▸ The data:

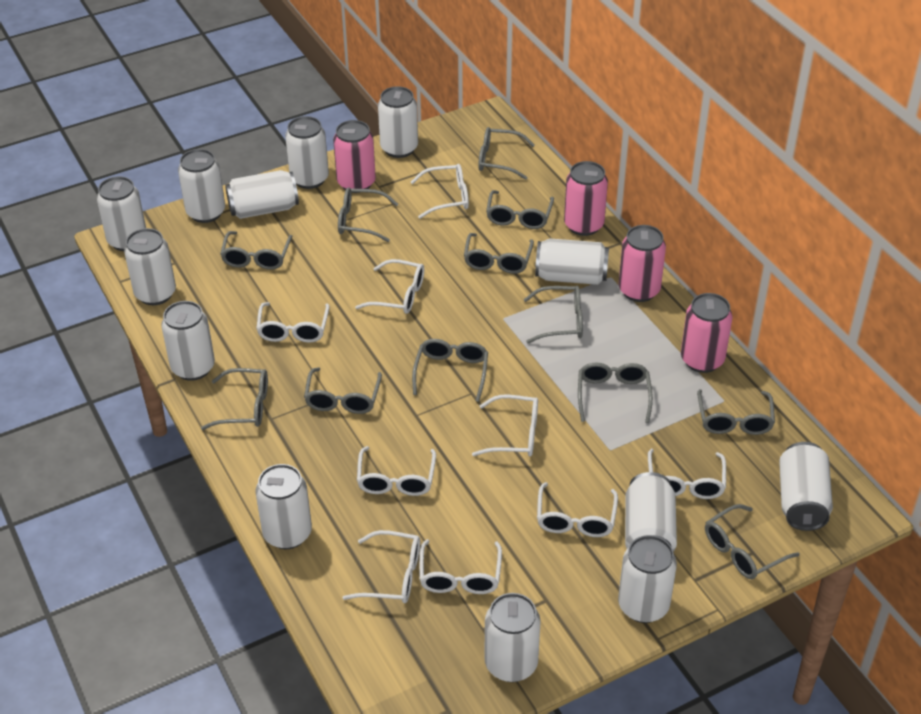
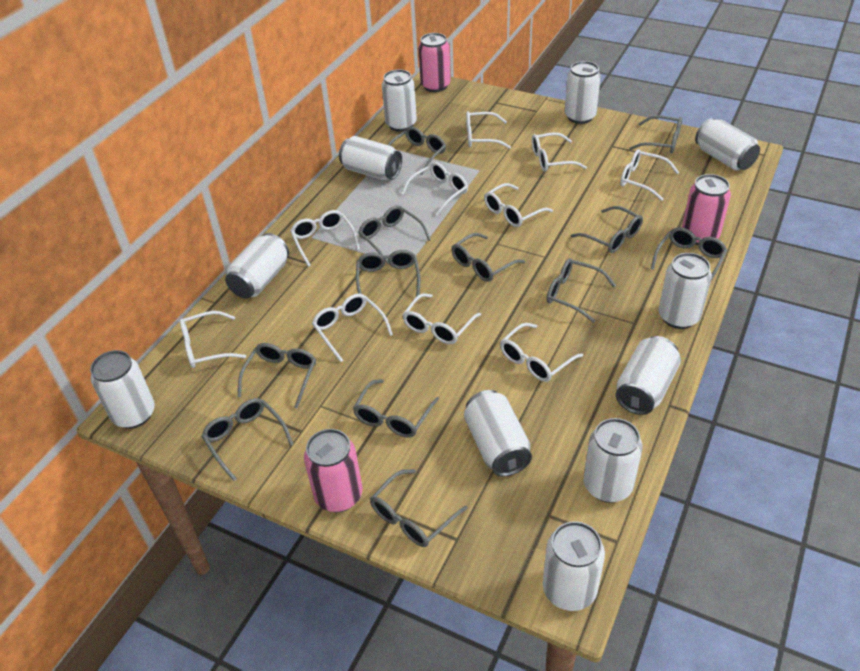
pink can: 4 -> 3
white can: 13 -> 11
white glasses: 9 -> 10

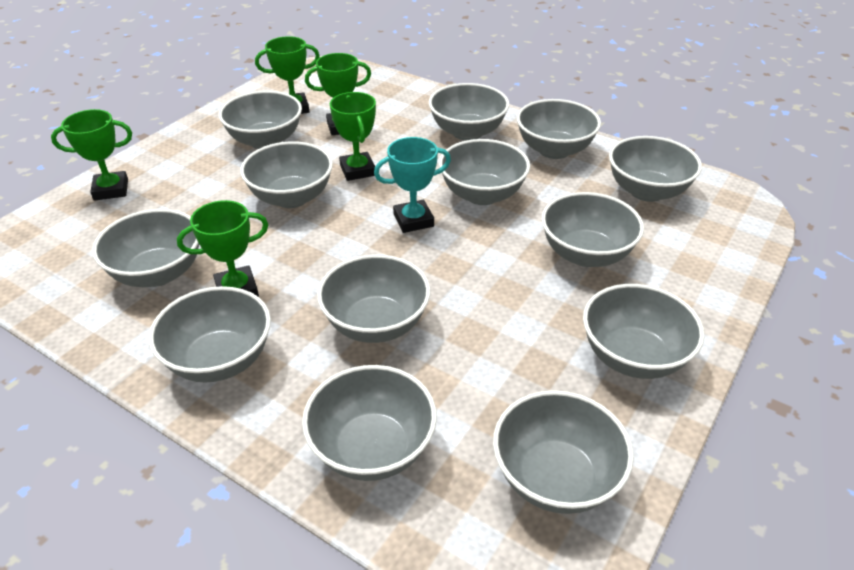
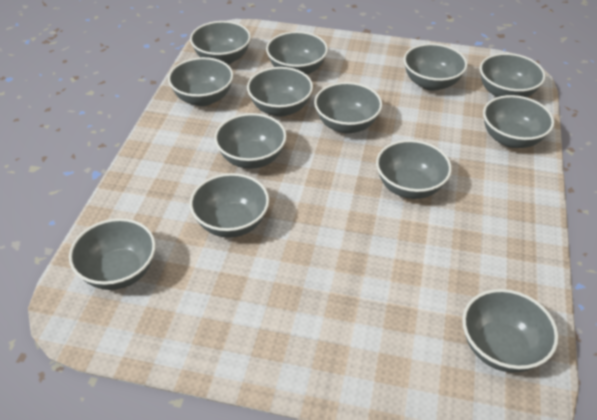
green trophy: 5 -> 0
turquoise trophy: 1 -> 0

▸ Task details: Without the pictures, reproduce every record exactly as it appears above.

▸ Output for this task:
pink can: 4 -> 3
white can: 13 -> 11
white glasses: 9 -> 10

green trophy: 5 -> 0
turquoise trophy: 1 -> 0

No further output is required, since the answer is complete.